TASK TO COMPLETE:
What you return must match the entries exactly, except that the pictures are gone.

[Colored item counts]

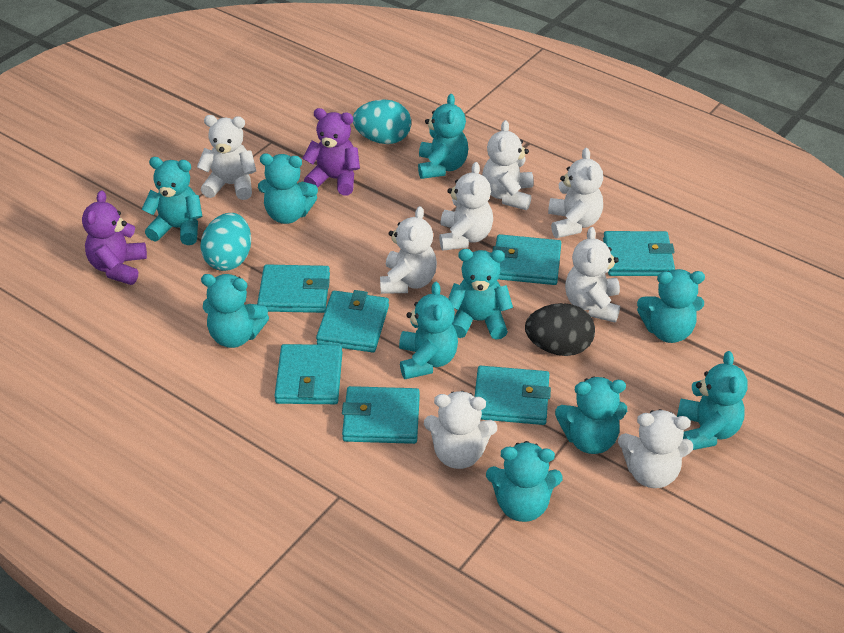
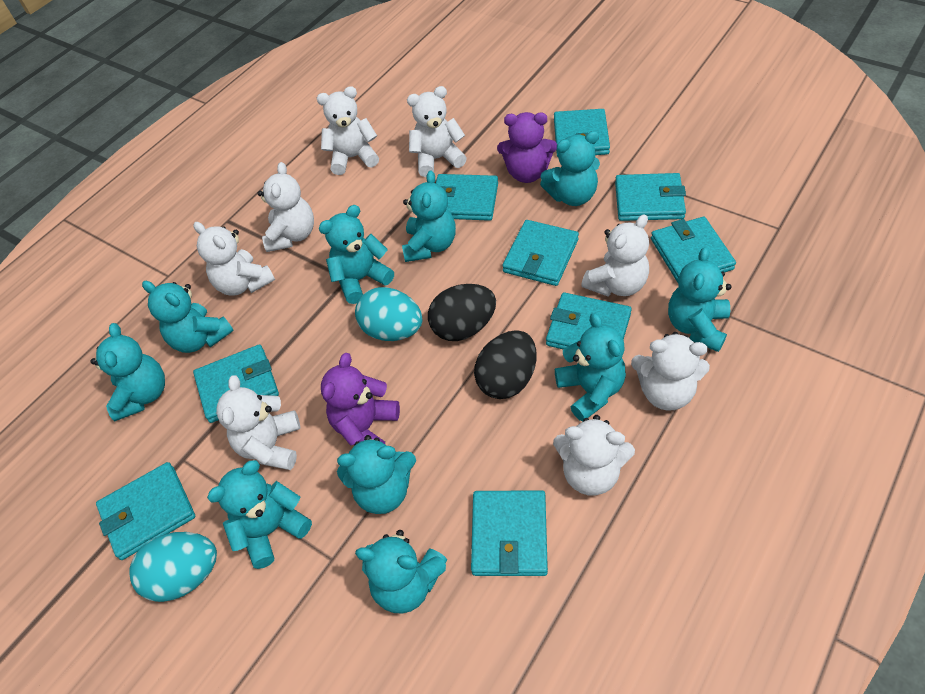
black egg: [525,303,595,356] = 1 -> [428,284,496,341] [474,330,536,399] = 2
turquoise wallet: [257,264,330,313] [274,344,342,404] [316,290,389,352] [342,386,420,444] [475,366,551,425] [492,234,561,285] [603,231,675,276] = 7 -> [96,462,196,560] [193,344,279,423] [436,174,498,221] [471,490,548,576] [502,220,579,286] [546,292,632,349] [554,109,610,157] [615,173,686,221] [651,217,736,283] = 9

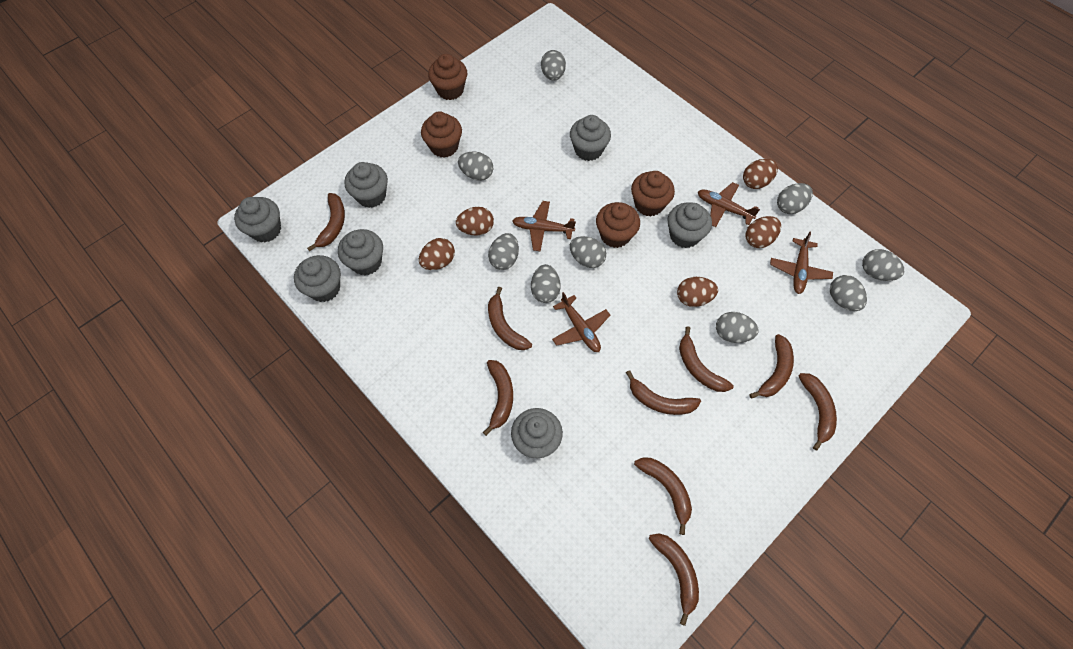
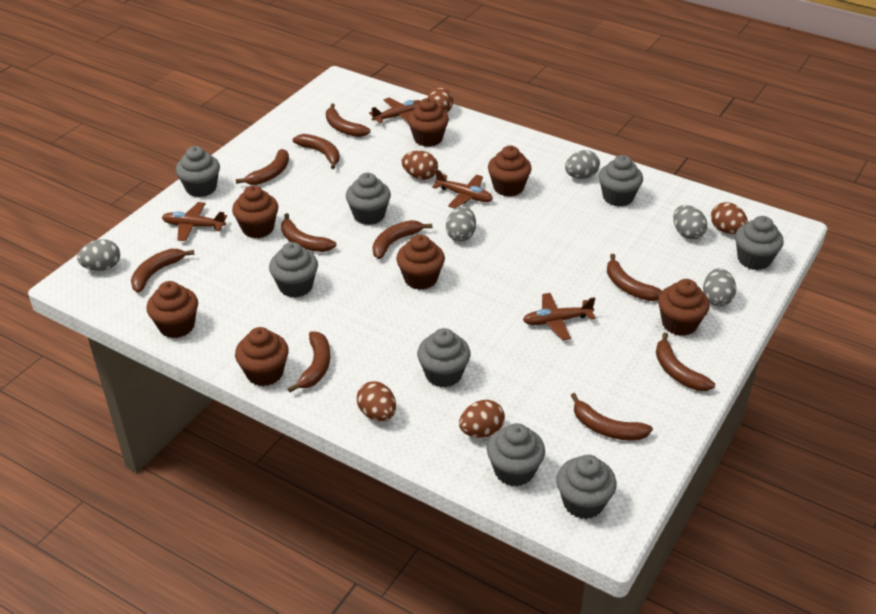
brown banana: [307,193,345,252] [483,360,513,436] [488,287,532,350] [626,370,701,415] [634,457,692,535] [649,534,699,626] [679,326,734,392] [749,334,794,398] [798,373,837,451] = 9 -> [131,249,194,293] [236,149,289,185] [281,213,337,252] [288,332,330,393] [293,134,340,169] [326,104,371,137] [372,220,432,259] [571,393,653,441] [607,254,662,301] [656,332,715,391] = 10
brown cupcake: [421,111,462,158] [428,54,467,100] [596,202,640,248] [631,171,675,217] = 4 -> [147,281,198,338] [232,185,278,238] [235,327,289,386] [396,235,445,290] [408,98,449,147] [488,146,532,197] [658,279,710,336] = 7
grey cupcake: [234,197,281,242] [294,255,341,302] [338,229,383,276] [344,162,388,208] [511,408,563,458] [570,115,611,161] [667,203,712,248] = 7 -> [176,146,220,197] [269,242,318,298] [346,173,391,225] [417,328,471,387] [487,423,545,487] [556,455,617,519] [599,155,643,207] [735,216,784,270] = 8
grey egg: [458,152,493,181] [488,233,519,270] [531,264,560,303] [541,50,566,80] [570,236,606,268] [716,312,759,343] [777,183,813,214] [830,275,867,311] [862,249,904,281] = 9 -> [77,239,120,271] [446,207,476,242] [565,150,600,179] [673,205,707,240] [703,268,736,306] = 5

COMPLETED EXERCISE:
black egg: [525,303,595,356] = 1 -> [428,284,496,341] [474,330,536,399] = 2
turquoise wallet: [257,264,330,313] [274,344,342,404] [316,290,389,352] [342,386,420,444] [475,366,551,425] [492,234,561,285] [603,231,675,276] = 7 -> [96,462,196,560] [193,344,279,423] [436,174,498,221] [471,490,548,576] [502,220,579,286] [546,292,632,349] [554,109,610,157] [615,173,686,221] [651,217,736,283] = 9

brown banana: [307,193,345,252] [483,360,513,436] [488,287,532,350] [626,370,701,415] [634,457,692,535] [649,534,699,626] [679,326,734,392] [749,334,794,398] [798,373,837,451] = 9 -> [131,249,194,293] [236,149,289,185] [281,213,337,252] [288,332,330,393] [293,134,340,169] [326,104,371,137] [372,220,432,259] [571,393,653,441] [607,254,662,301] [656,332,715,391] = 10
brown cupcake: [421,111,462,158] [428,54,467,100] [596,202,640,248] [631,171,675,217] = 4 -> [147,281,198,338] [232,185,278,238] [235,327,289,386] [396,235,445,290] [408,98,449,147] [488,146,532,197] [658,279,710,336] = 7
grey cupcake: [234,197,281,242] [294,255,341,302] [338,229,383,276] [344,162,388,208] [511,408,563,458] [570,115,611,161] [667,203,712,248] = 7 -> [176,146,220,197] [269,242,318,298] [346,173,391,225] [417,328,471,387] [487,423,545,487] [556,455,617,519] [599,155,643,207] [735,216,784,270] = 8
grey egg: [458,152,493,181] [488,233,519,270] [531,264,560,303] [541,50,566,80] [570,236,606,268] [716,312,759,343] [777,183,813,214] [830,275,867,311] [862,249,904,281] = 9 -> [77,239,120,271] [446,207,476,242] [565,150,600,179] [673,205,707,240] [703,268,736,306] = 5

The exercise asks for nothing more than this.